Records —
== Segment start ==
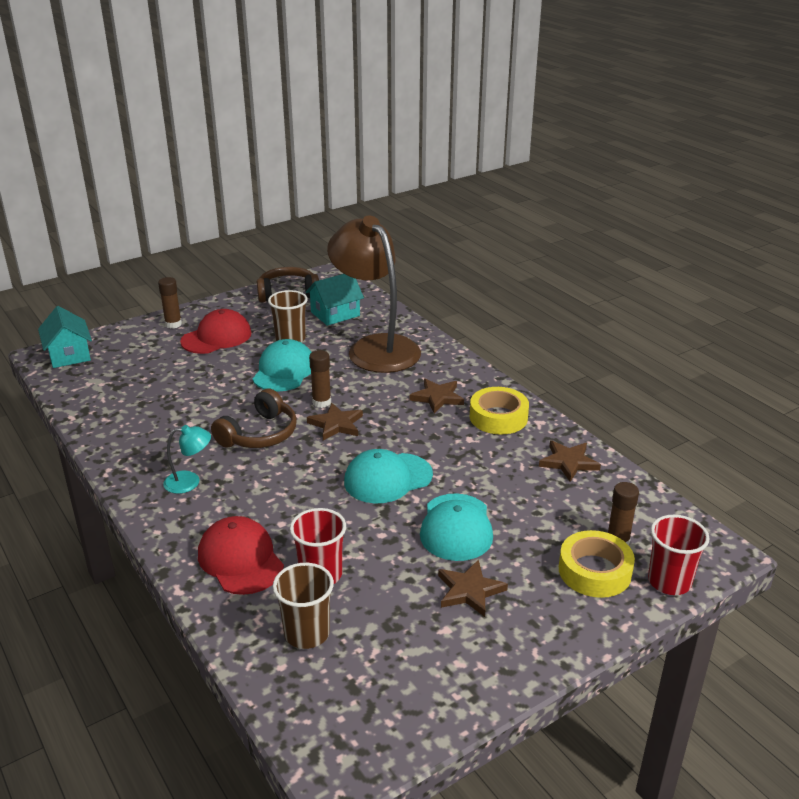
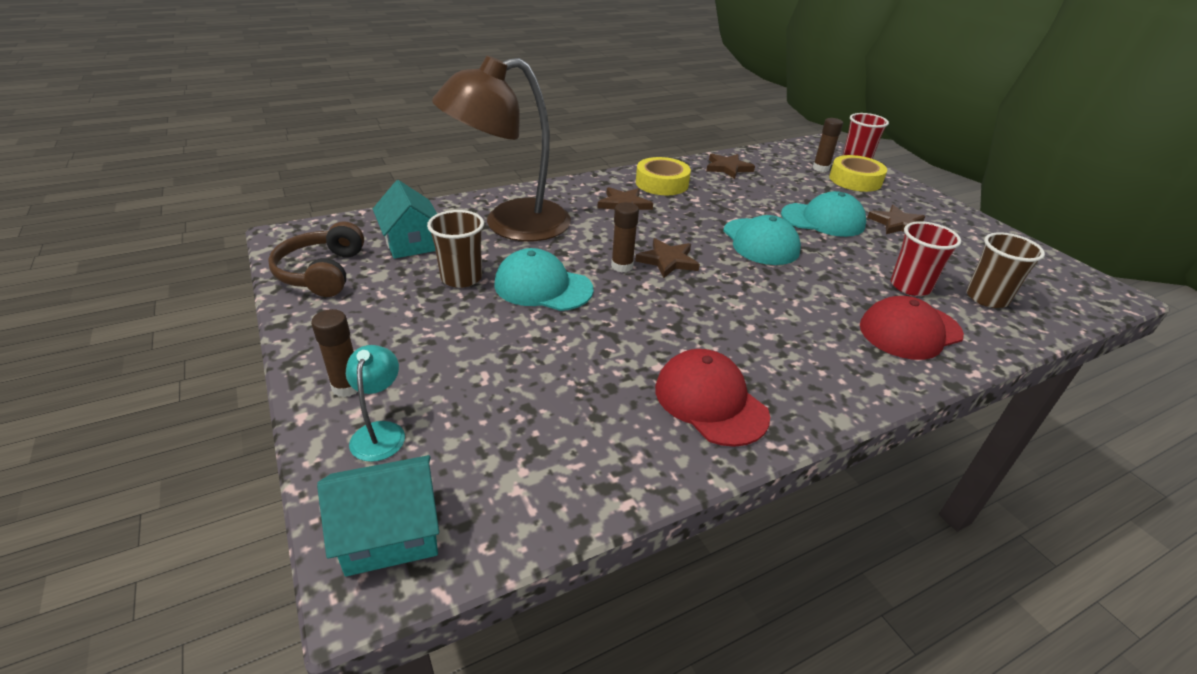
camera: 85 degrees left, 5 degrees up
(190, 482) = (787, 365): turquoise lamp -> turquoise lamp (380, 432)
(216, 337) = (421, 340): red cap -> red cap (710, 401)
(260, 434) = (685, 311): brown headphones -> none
== Segment end ==
== Segment start ==
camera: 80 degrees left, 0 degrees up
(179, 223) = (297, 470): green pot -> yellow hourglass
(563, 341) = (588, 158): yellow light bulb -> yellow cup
== Segment end ==
Activity —
Copy out the lines of the records above in which the string "yellow" appears.

Written solution —
(179, 223) = (297, 470): green pot -> yellow hourglass
(563, 341) = (588, 158): yellow light bulb -> yellow cup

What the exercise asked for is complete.